▸ TASK TO CARRY OUT
Please restate exactly what appears in the records below from the first line to the line where "RELAY1: 5V-2CH -> 12V-2CH" is, that line included.

Stored entries
########################################
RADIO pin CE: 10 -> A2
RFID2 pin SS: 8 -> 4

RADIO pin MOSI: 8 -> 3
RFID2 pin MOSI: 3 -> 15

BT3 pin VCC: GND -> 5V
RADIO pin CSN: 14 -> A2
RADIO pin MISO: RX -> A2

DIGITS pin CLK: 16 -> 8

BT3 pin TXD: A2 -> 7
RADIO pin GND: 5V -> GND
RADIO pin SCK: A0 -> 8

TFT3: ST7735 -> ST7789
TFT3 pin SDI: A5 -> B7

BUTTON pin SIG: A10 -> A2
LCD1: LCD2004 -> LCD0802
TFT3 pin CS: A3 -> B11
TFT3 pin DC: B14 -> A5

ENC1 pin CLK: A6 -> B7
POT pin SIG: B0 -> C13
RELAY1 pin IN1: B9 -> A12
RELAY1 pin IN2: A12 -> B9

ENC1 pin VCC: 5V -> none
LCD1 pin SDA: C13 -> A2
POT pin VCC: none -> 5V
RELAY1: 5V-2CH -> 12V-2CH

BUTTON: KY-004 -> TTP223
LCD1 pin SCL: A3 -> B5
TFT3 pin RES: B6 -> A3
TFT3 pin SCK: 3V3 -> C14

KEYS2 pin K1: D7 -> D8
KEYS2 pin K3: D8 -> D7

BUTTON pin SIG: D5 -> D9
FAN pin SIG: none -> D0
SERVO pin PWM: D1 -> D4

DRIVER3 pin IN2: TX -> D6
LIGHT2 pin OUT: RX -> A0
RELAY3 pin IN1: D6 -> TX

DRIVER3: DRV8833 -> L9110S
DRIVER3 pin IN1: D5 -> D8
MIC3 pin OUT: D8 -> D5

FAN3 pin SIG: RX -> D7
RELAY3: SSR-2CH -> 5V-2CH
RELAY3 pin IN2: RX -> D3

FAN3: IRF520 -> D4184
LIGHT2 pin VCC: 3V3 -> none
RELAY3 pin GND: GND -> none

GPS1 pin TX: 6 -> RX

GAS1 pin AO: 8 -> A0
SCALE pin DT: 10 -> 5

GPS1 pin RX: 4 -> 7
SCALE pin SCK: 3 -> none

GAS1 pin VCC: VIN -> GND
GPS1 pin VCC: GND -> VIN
########################################
▸ TASK SOLUTION
RADIO pin CE: 10 -> A2
RFID2 pin SS: 8 -> 4

RADIO pin MOSI: 8 -> 3
RFID2 pin MOSI: 3 -> 15

BT3 pin VCC: GND -> 5V
RADIO pin CSN: 14 -> A2
RADIO pin MISO: RX -> A2

DIGITS pin CLK: 16 -> 8

BT3 pin TXD: A2 -> 7
RADIO pin GND: 5V -> GND
RADIO pin SCK: A0 -> 8

TFT3: ST7735 -> ST7789
TFT3 pin SDI: A5 -> B7

BUTTON pin SIG: A10 -> A2
LCD1: LCD2004 -> LCD0802
TFT3 pin CS: A3 -> B11
TFT3 pin DC: B14 -> A5

ENC1 pin CLK: A6 -> B7
POT pin SIG: B0 -> C13
RELAY1 pin IN1: B9 -> A12
RELAY1 pin IN2: A12 -> B9

ENC1 pin VCC: 5V -> none
LCD1 pin SDA: C13 -> A2
POT pin VCC: none -> 5V
RELAY1: 5V-2CH -> 12V-2CH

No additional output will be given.